Assignment
Return the complete listing exactly as it reads, with each picture removed.

Data block
↓↓↓

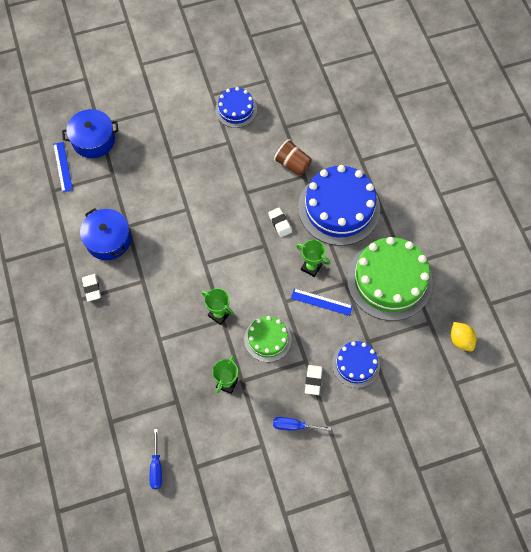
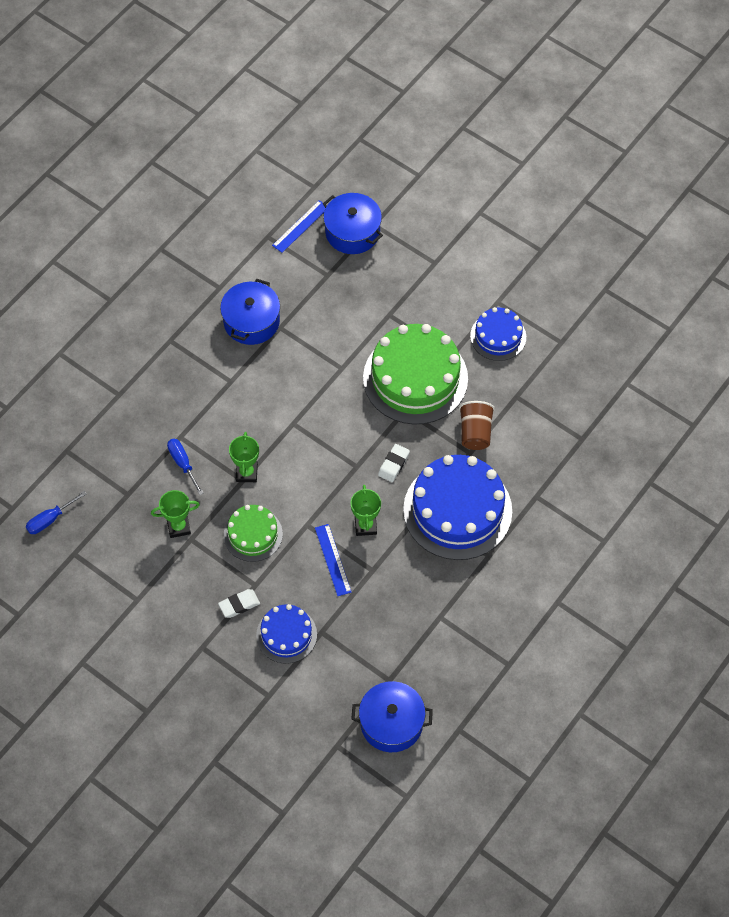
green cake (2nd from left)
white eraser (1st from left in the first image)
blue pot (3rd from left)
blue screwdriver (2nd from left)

↑↑↑

Reply
green cake (2nd from left)
white eraser (1st from left in the first image)
blue pot (3rd from left)
blue screwdriver (2nd from left)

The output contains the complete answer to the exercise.